- [What is expected]: Only the lines from the one that includes "type=shifted; before=pyramide (blanc);" through the last line below belong in the reply, copied exactly and without pictures.

- [Source data]:
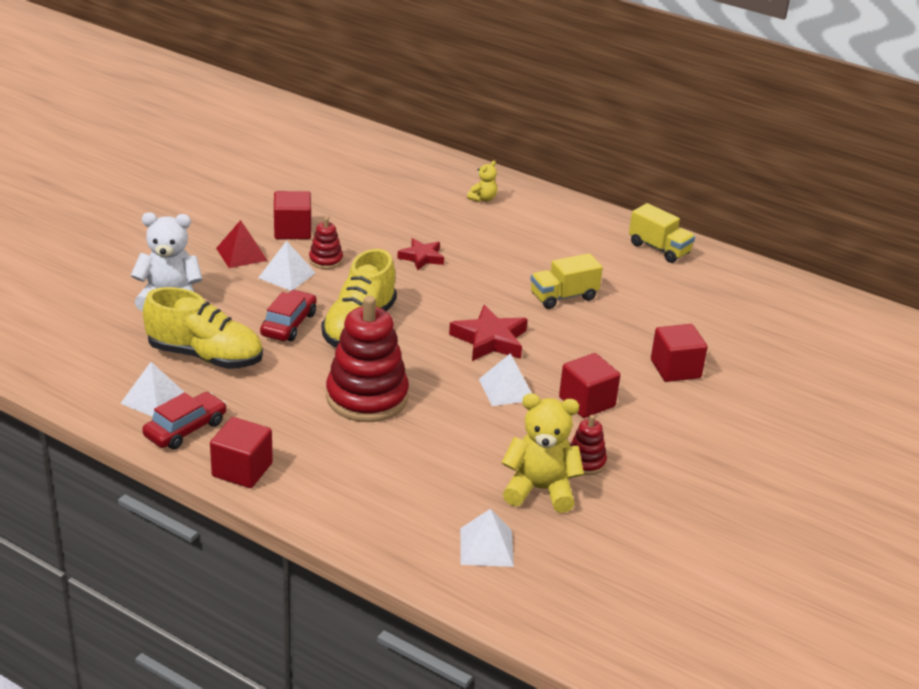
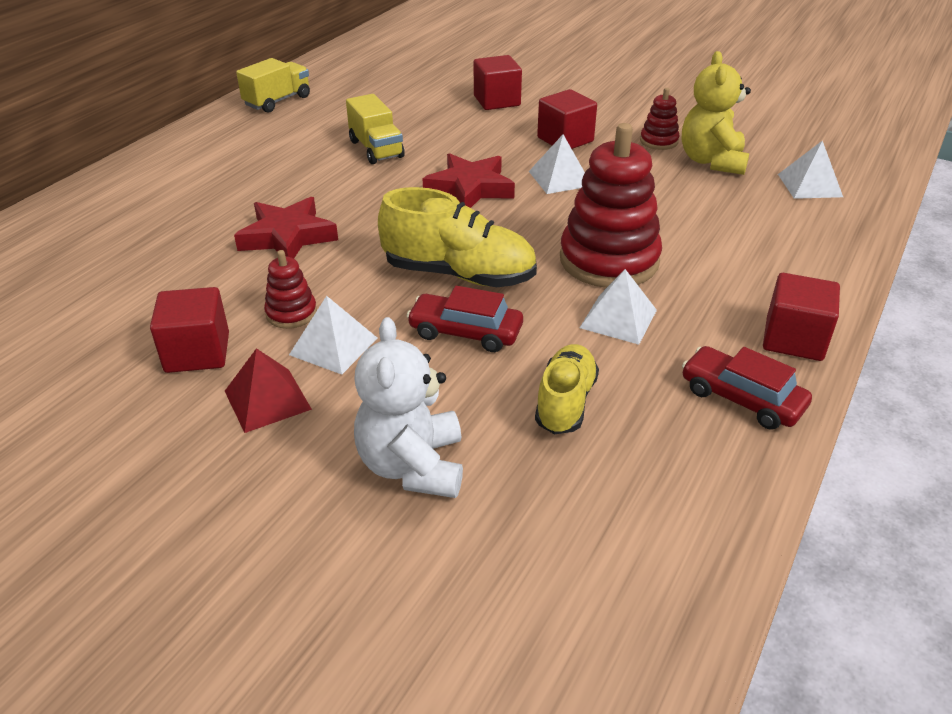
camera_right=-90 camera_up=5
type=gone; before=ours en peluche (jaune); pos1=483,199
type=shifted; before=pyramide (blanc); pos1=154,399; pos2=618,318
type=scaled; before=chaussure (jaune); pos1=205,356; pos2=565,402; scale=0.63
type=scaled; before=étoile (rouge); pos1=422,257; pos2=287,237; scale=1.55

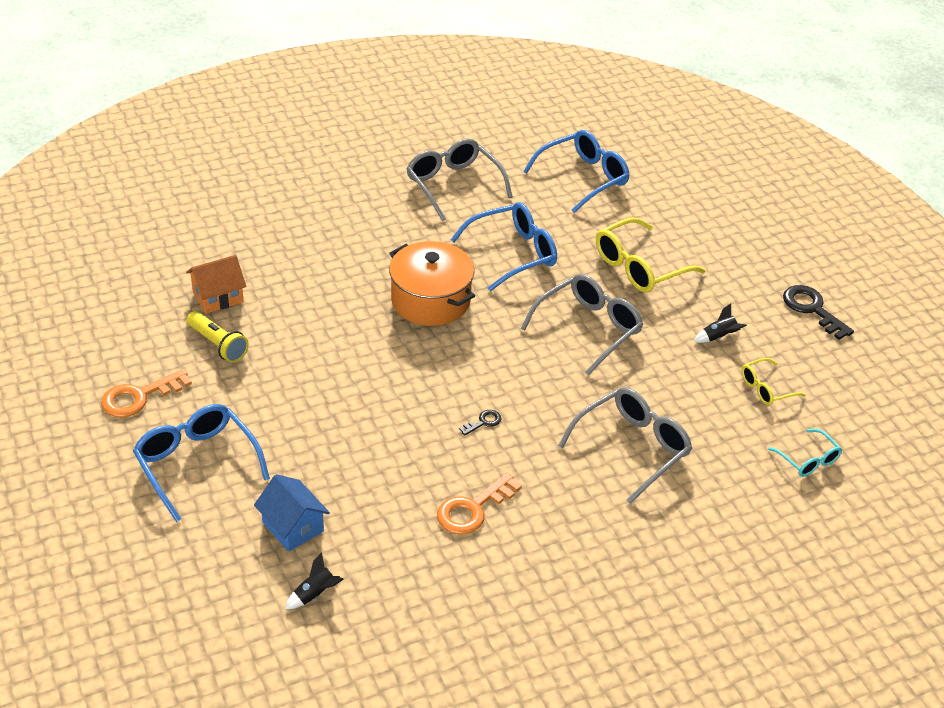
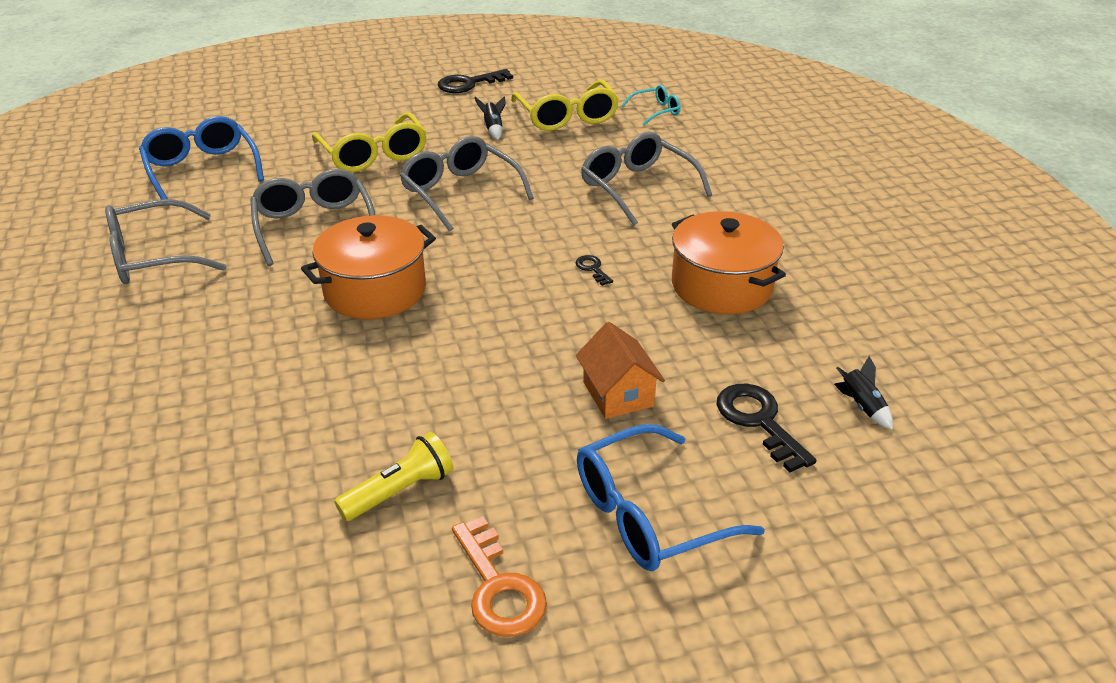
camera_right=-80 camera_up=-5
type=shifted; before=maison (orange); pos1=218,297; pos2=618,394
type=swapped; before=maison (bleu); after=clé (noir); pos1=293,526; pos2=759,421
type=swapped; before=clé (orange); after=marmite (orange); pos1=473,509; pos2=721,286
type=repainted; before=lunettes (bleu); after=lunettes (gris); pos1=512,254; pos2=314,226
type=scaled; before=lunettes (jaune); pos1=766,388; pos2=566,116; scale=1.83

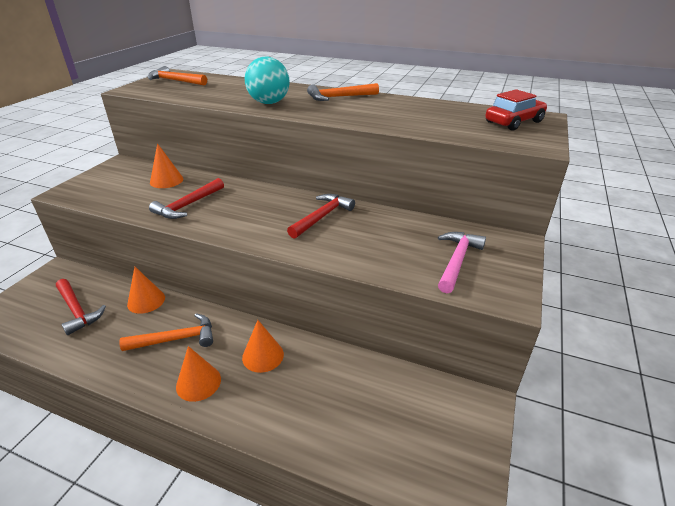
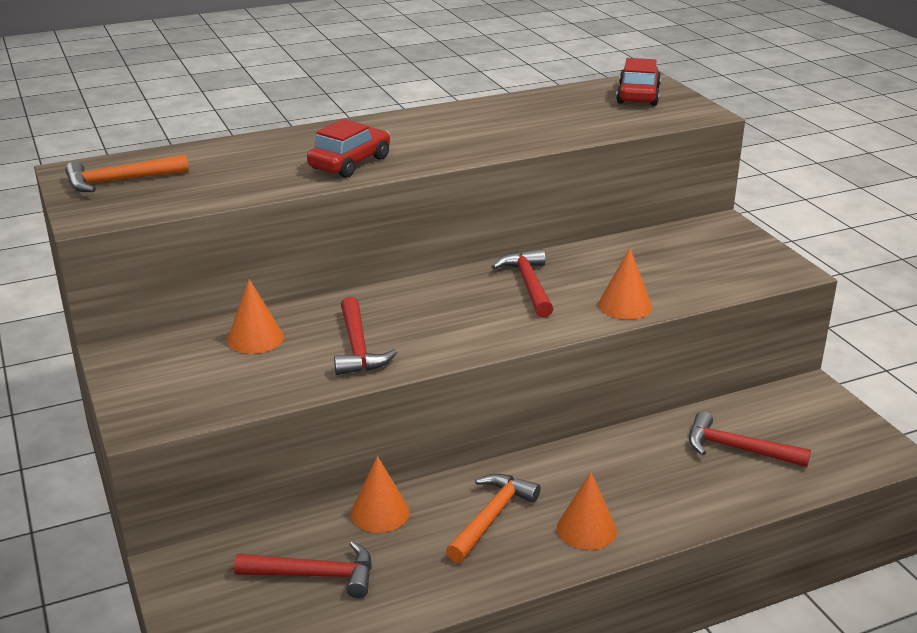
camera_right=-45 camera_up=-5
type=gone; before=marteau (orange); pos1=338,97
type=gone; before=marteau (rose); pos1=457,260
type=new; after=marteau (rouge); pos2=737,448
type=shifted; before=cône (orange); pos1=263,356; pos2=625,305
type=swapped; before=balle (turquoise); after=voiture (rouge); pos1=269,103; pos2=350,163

- [Solved problem]:
type=shifted; before=pyramide (blanc); pos1=154,399; pos2=618,318
type=scaled; before=chaussure (jaune); pos1=205,356; pos2=565,402; scale=0.63
type=scaled; before=étoile (rouge); pos1=422,257; pos2=287,237; scale=1.55

camera_right=-80 camera_up=-5
type=shifted; before=maison (orange); pos1=218,297; pos2=618,394
type=swapped; before=maison (bleu); after=clé (noir); pos1=293,526; pos2=759,421
type=swapped; before=clé (orange); after=marmite (orange); pos1=473,509; pos2=721,286
type=repainted; before=lunettes (bleu); after=lunettes (gris); pos1=512,254; pos2=314,226
type=scaled; before=lunettes (jaune); pos1=766,388; pos2=566,116; scale=1.83

camera_right=-45 camera_up=-5
type=gone; before=marteau (orange); pos1=338,97
type=gone; before=marteau (rose); pos1=457,260
type=new; after=marteau (rouge); pos2=737,448
type=shifted; before=cône (orange); pos1=263,356; pos2=625,305
type=swapped; before=balle (turquoise); after=voiture (rouge); pos1=269,103; pos2=350,163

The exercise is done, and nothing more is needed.